=== Recorded information ===

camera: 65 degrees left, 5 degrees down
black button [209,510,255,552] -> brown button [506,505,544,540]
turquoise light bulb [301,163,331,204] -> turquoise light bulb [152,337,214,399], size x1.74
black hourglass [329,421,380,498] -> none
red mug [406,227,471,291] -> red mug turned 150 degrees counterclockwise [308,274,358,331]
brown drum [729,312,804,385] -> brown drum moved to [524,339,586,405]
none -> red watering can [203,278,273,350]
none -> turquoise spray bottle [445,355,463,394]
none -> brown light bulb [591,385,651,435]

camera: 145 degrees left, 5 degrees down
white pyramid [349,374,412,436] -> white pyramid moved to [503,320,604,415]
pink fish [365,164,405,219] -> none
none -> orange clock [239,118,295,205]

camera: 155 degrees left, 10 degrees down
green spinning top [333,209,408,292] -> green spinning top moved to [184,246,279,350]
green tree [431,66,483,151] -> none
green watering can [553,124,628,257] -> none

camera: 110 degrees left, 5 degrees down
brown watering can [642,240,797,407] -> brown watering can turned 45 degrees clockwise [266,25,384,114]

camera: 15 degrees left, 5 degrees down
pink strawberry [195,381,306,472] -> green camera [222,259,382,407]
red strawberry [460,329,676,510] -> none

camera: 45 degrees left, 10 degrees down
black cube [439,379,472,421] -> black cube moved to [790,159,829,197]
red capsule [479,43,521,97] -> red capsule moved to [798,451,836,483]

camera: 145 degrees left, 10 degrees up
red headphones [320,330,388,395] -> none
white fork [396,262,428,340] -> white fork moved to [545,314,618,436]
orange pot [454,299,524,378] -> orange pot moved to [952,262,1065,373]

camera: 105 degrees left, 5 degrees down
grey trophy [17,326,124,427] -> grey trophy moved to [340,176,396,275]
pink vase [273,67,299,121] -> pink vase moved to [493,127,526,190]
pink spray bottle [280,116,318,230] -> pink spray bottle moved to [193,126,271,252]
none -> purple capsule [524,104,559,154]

===

_Work item_
Check each line above for the string "green" and copy those that have it.

_Answer to this exercise_
green spinning top [333,209,408,292] -> green spinning top moved to [184,246,279,350]
green tree [431,66,483,151] -> none
green watering can [553,124,628,257] -> none
pink strawberry [195,381,306,472] -> green camera [222,259,382,407]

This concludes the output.